The problem -> Your copy should begin at the line containing "C9: 220uF (plus" and end at the last line of the records below, matching each line exactly and leaving out pictures.
*** Data to process Section Begins ***
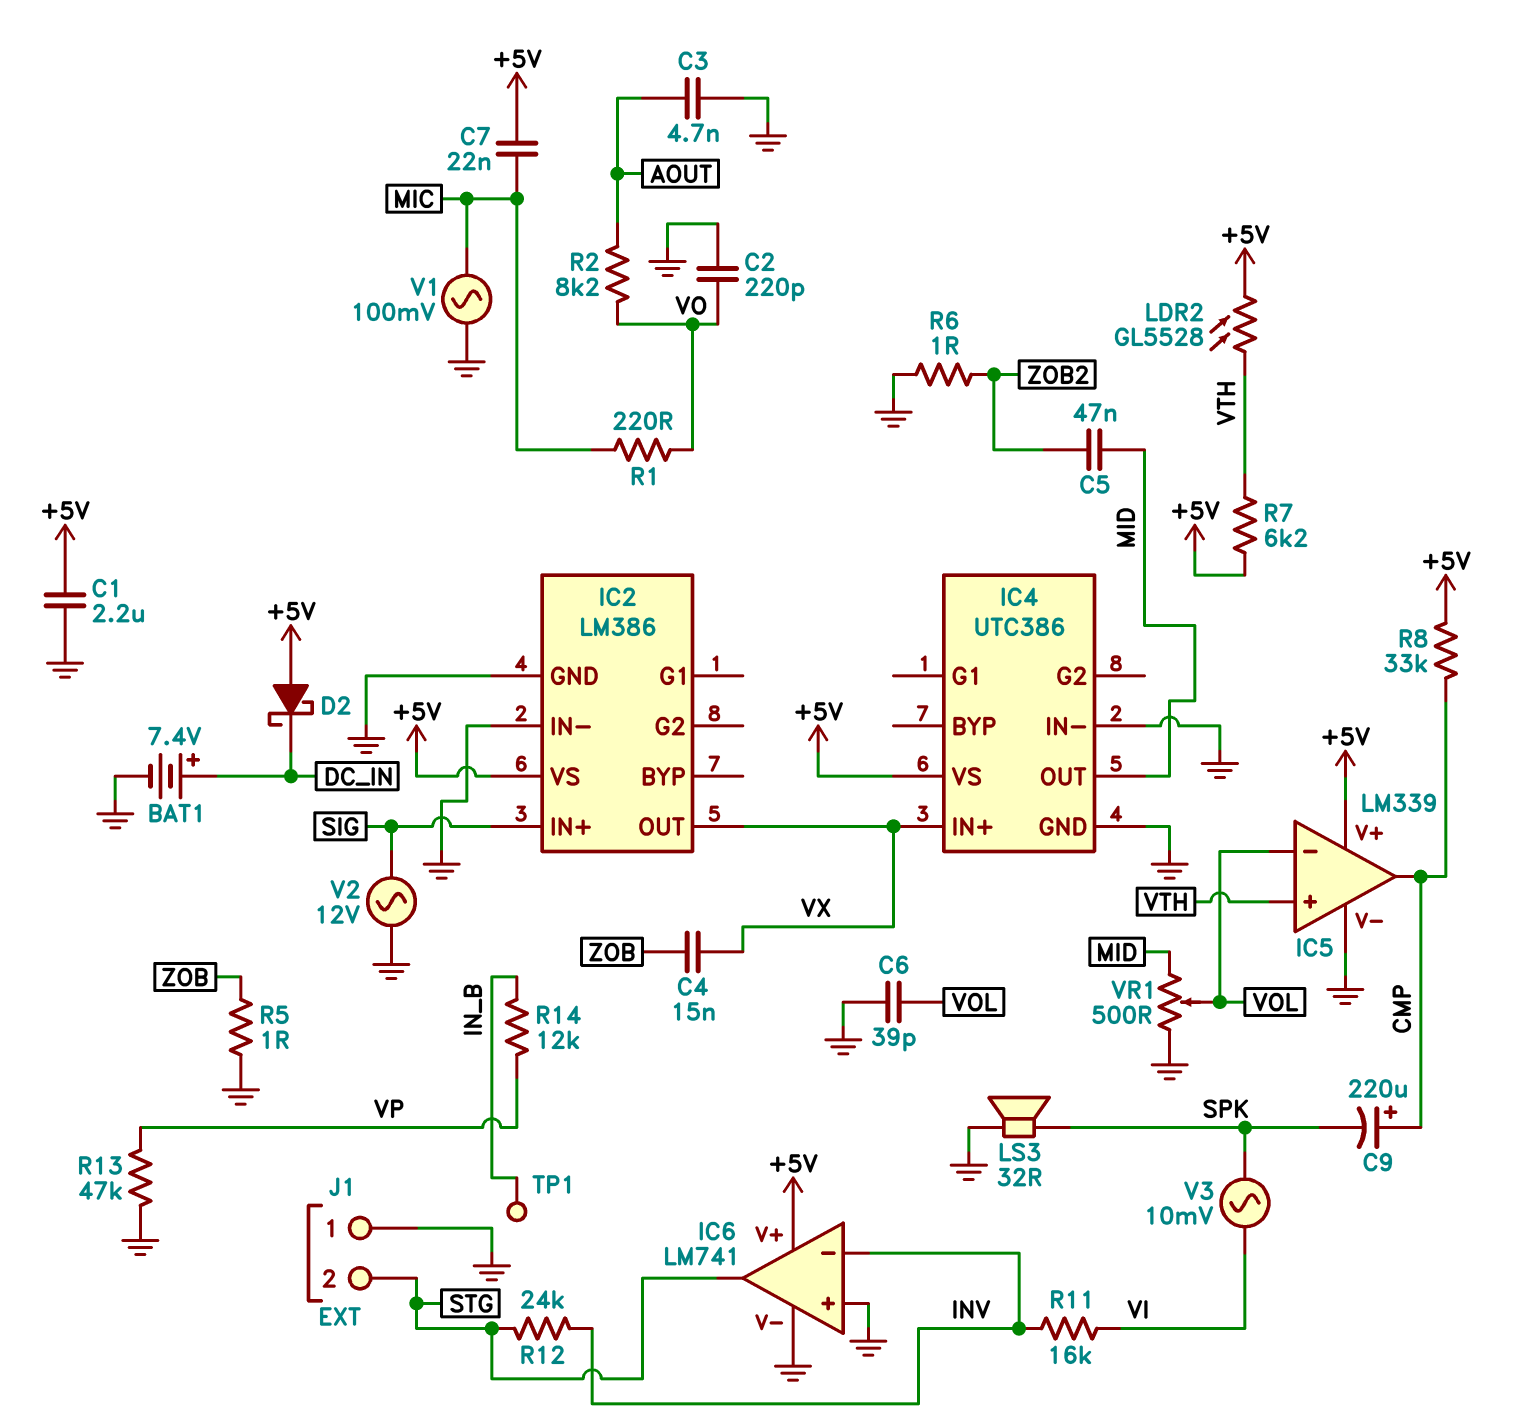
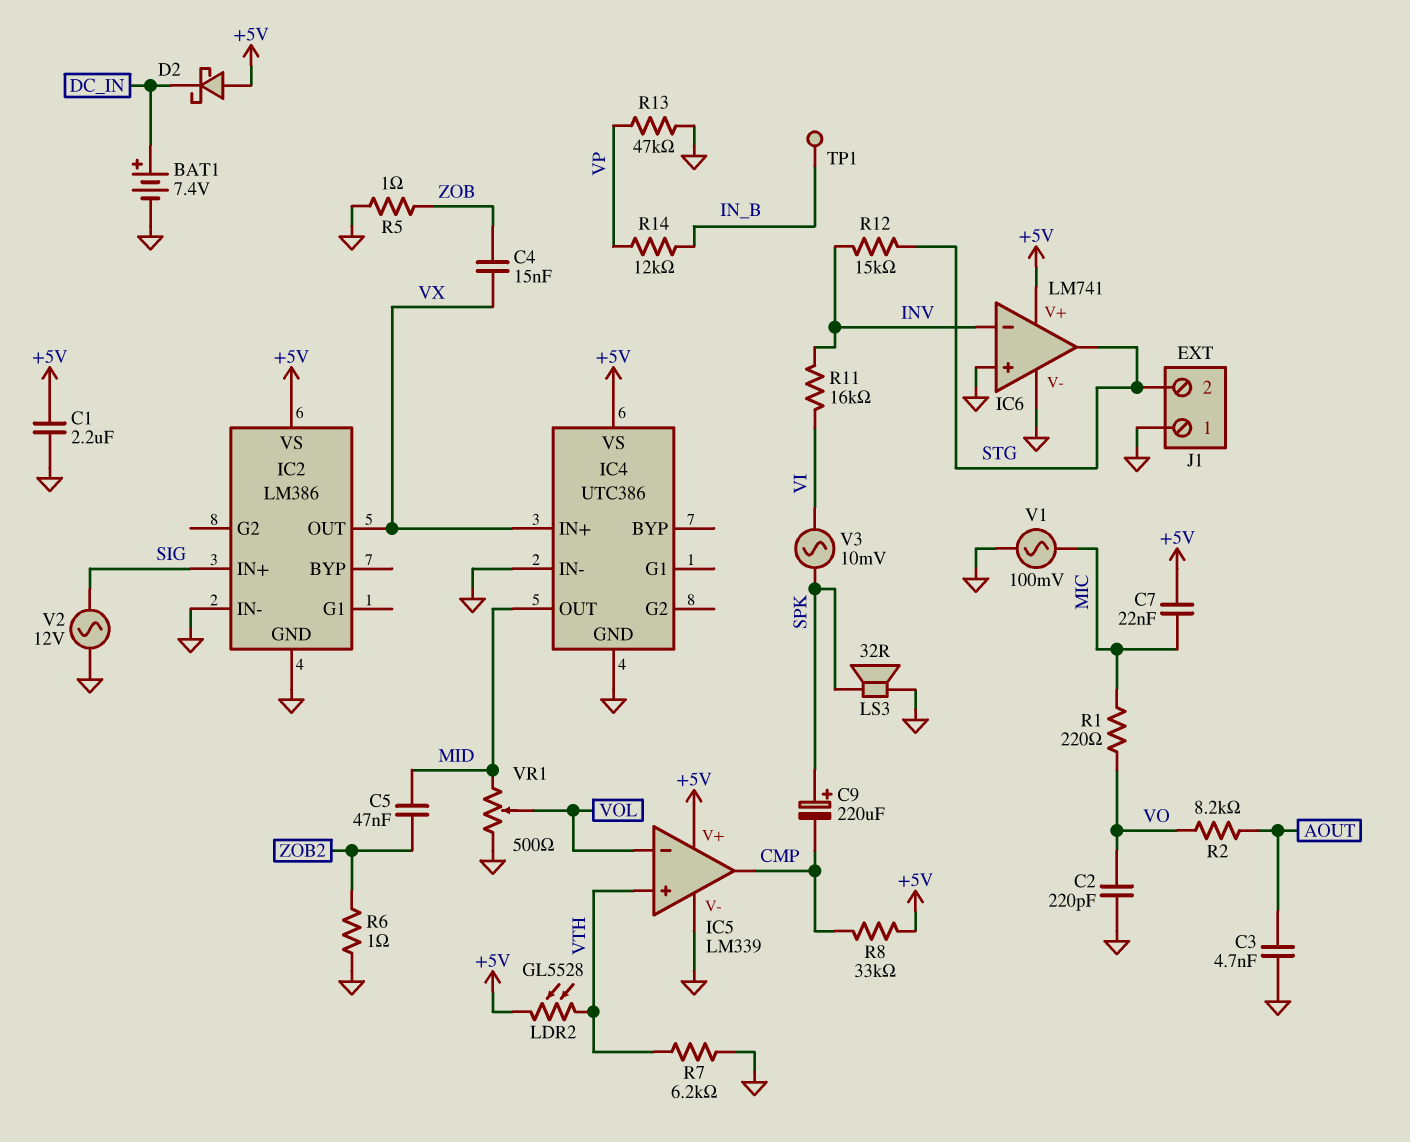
C6: 39pF (GND, VOL) -> none
C9: 220uF (plus CMP, minus SPK) -> 220uF (plus SPK, minus CMP)
R7: 6.2k (+5V, VTH) -> 6.2k (GND, VTH)
R12: 24k (INV, STG) -> 15k (INV, STG)

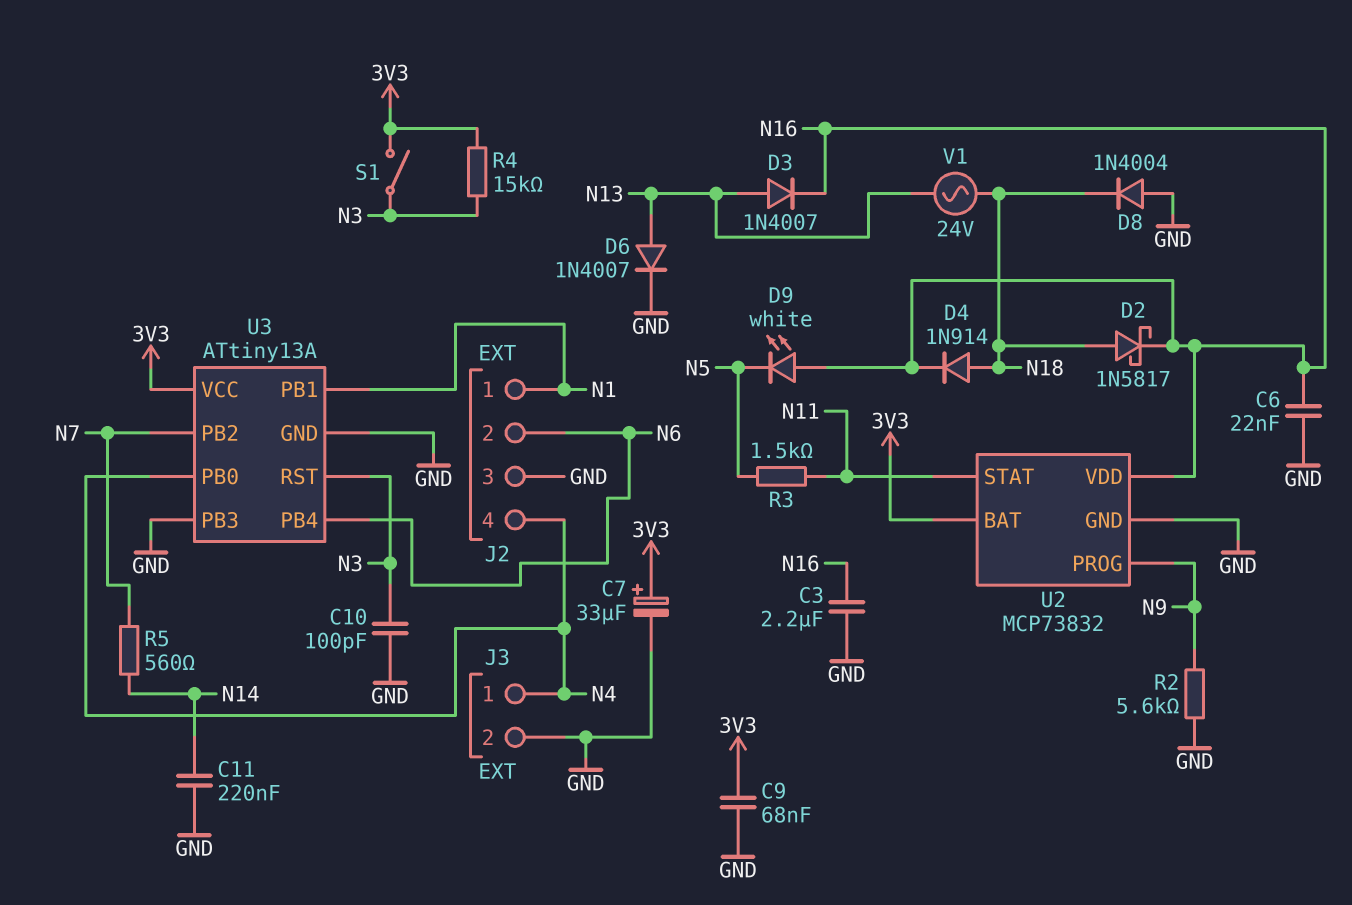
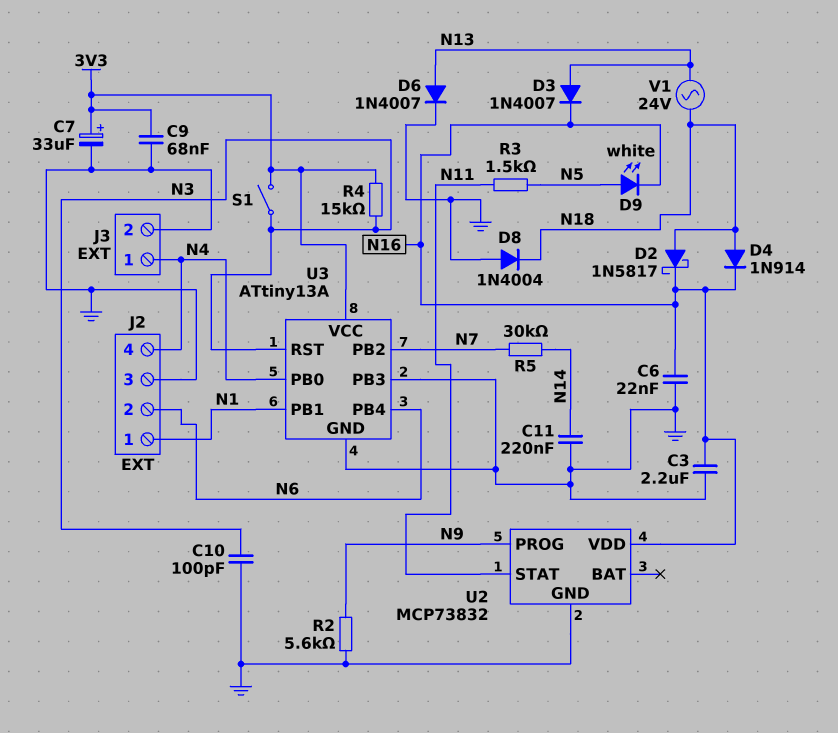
D9: LED white (A N16, K N5) -> LED white (A N5, K N16)
R5: 560 (N7, N14) -> 30k (N7, N14)
U2 pin BAT: 3V3 -> none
*** Data to process Section Ends ***
Reply to the exercise ->
C9: 220uF (plus CMP, minus SPK) -> 220uF (plus SPK, minus CMP)
R7: 6.2k (+5V, VTH) -> 6.2k (GND, VTH)
R12: 24k (INV, STG) -> 15k (INV, STG)

D9: LED white (A N16, K N5) -> LED white (A N5, K N16)
R5: 560 (N7, N14) -> 30k (N7, N14)
U2 pin BAT: 3V3 -> none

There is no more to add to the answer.